The reply is to be the lines from the one with "orange wallet <183, 267> -> none" through the last line of the records below, each retyped exactly, with pictures left out.

(Object correspondence data)
----------------

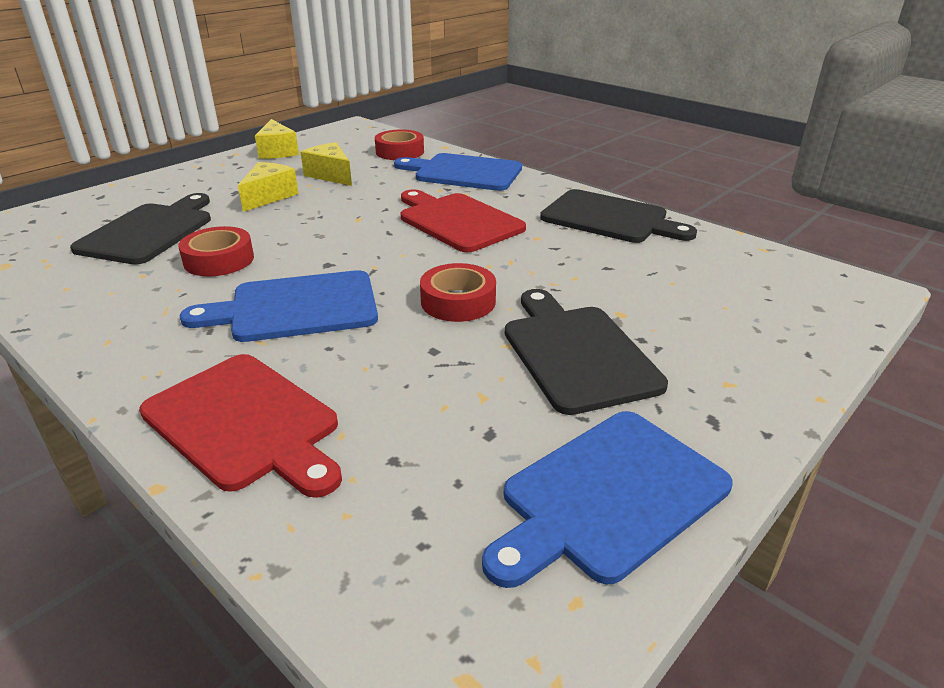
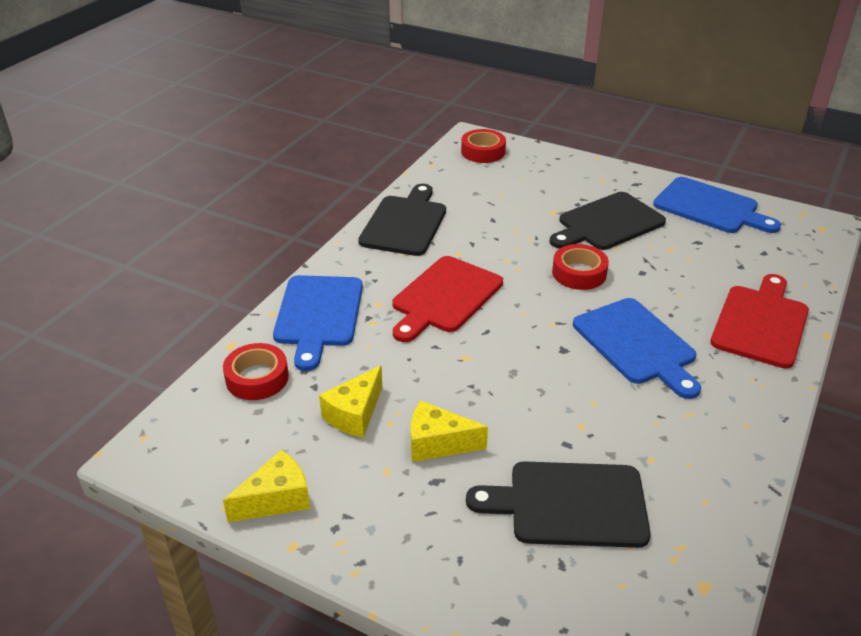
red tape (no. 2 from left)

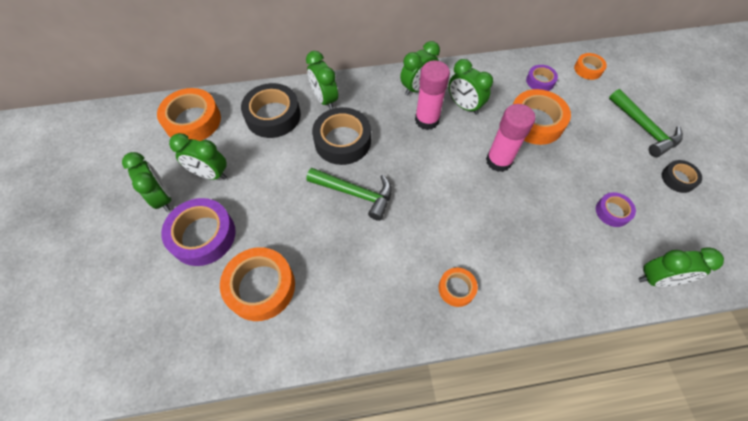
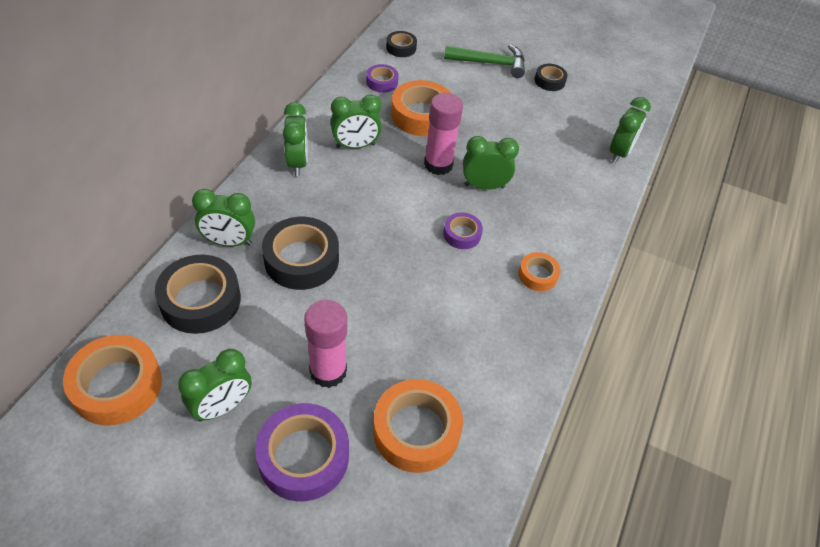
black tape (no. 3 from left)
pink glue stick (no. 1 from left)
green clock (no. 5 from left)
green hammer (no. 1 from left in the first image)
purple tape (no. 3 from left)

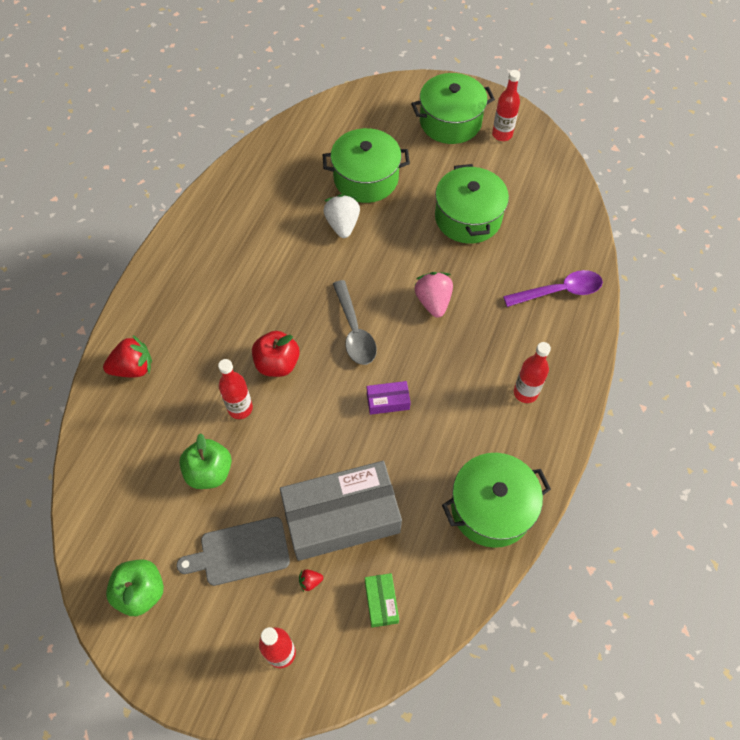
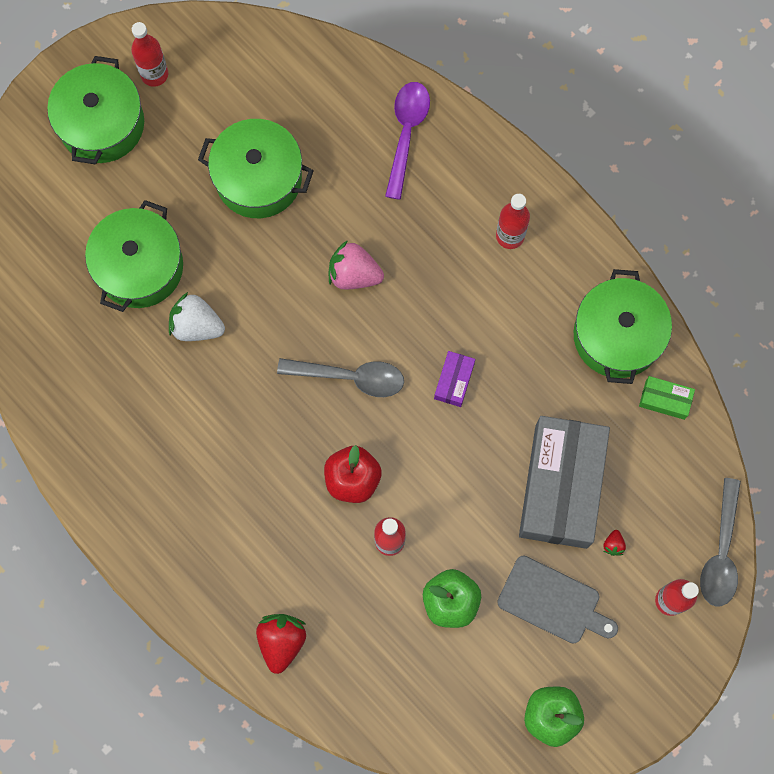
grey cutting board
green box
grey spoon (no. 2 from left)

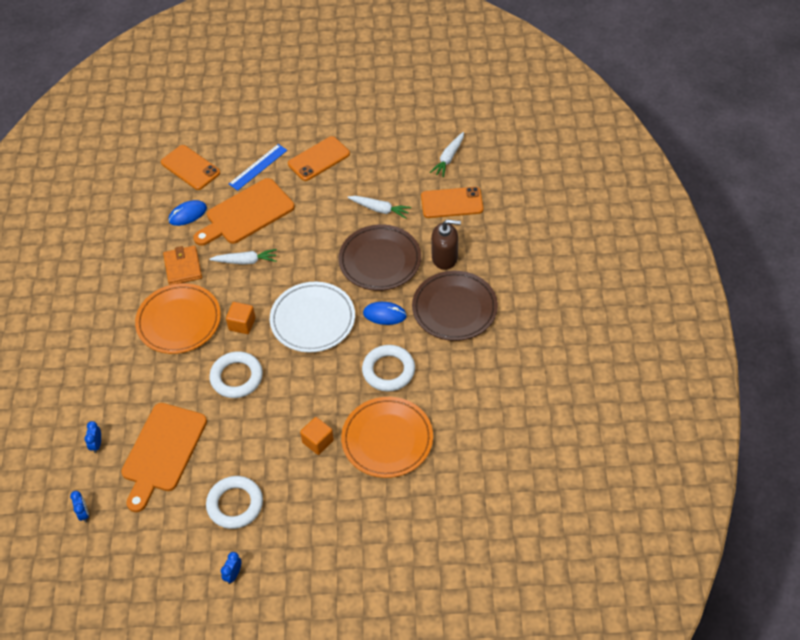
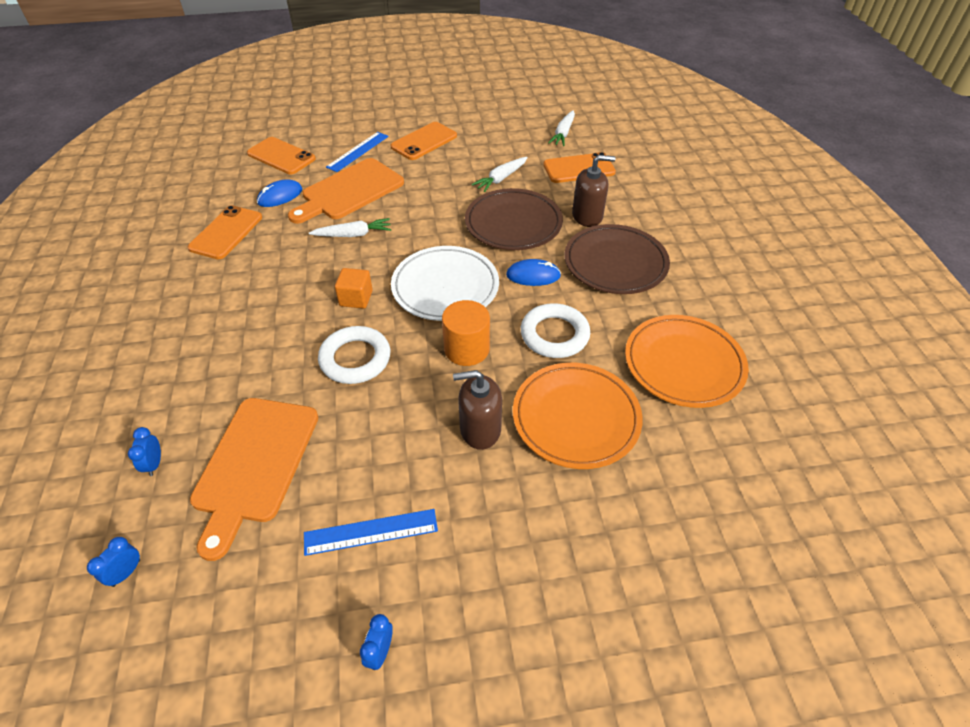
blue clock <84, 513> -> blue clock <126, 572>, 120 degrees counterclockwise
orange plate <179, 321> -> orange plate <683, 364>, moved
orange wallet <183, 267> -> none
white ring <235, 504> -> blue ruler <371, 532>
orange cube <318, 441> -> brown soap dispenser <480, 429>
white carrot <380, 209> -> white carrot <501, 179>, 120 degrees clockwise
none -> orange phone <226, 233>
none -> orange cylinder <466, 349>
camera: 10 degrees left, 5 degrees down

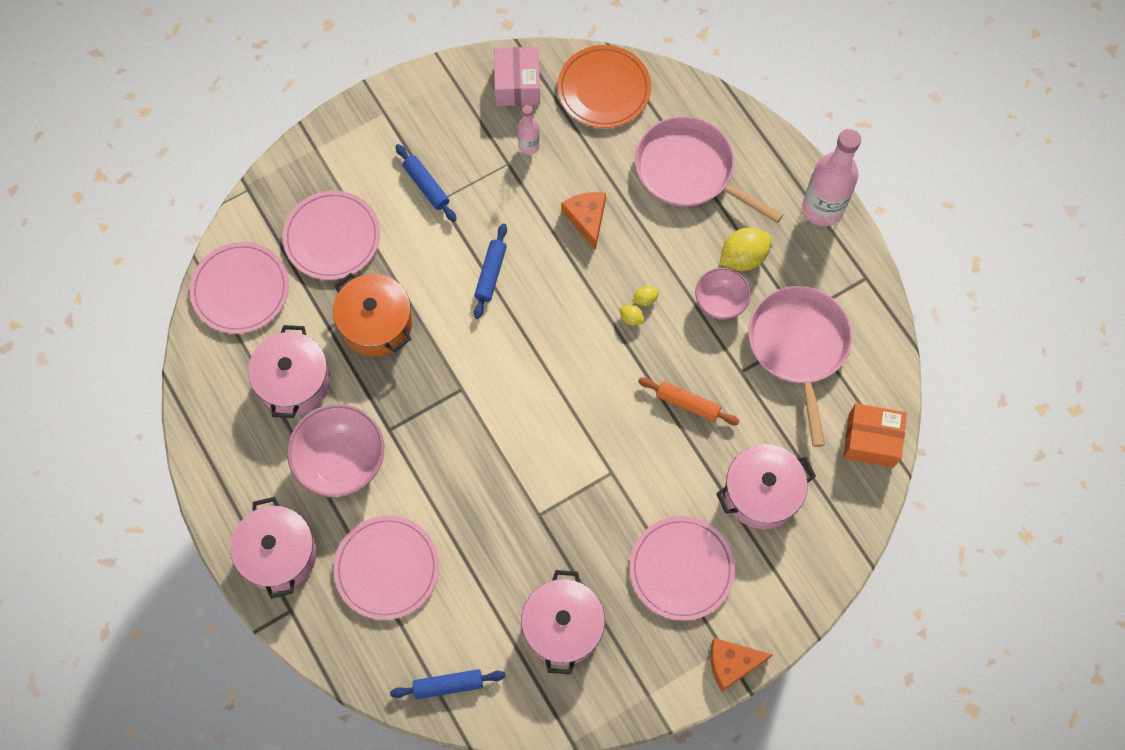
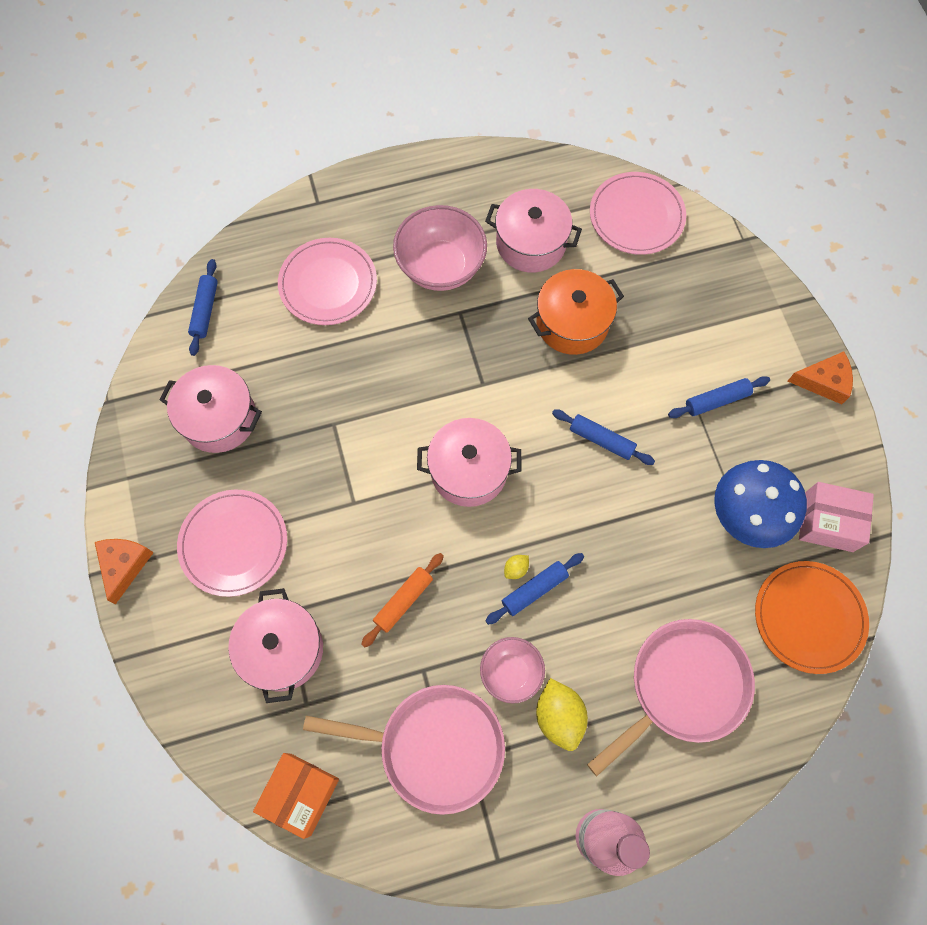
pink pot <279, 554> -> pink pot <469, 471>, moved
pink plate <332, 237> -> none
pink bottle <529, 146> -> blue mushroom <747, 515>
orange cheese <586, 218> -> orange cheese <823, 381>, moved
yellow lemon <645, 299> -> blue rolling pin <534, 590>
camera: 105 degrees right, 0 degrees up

----------------

Written answer:
orange wallet <183, 267> -> none
white ring <235, 504> -> blue ruler <371, 532>
orange cube <318, 441> -> brown soap dispenser <480, 429>
white carrot <380, 209> -> white carrot <501, 179>, 120 degrees clockwise
none -> orange phone <226, 233>
none -> orange cylinder <466, 349>
camera: 10 degrees left, 5 degrees down

pink pot <279, 554> -> pink pot <469, 471>, moved
pink plate <332, 237> -> none
pink bottle <529, 146> -> blue mushroom <747, 515>
orange cheese <586, 218> -> orange cheese <823, 381>, moved
yellow lemon <645, 299> -> blue rolling pin <534, 590>
camera: 105 degrees right, 0 degrees up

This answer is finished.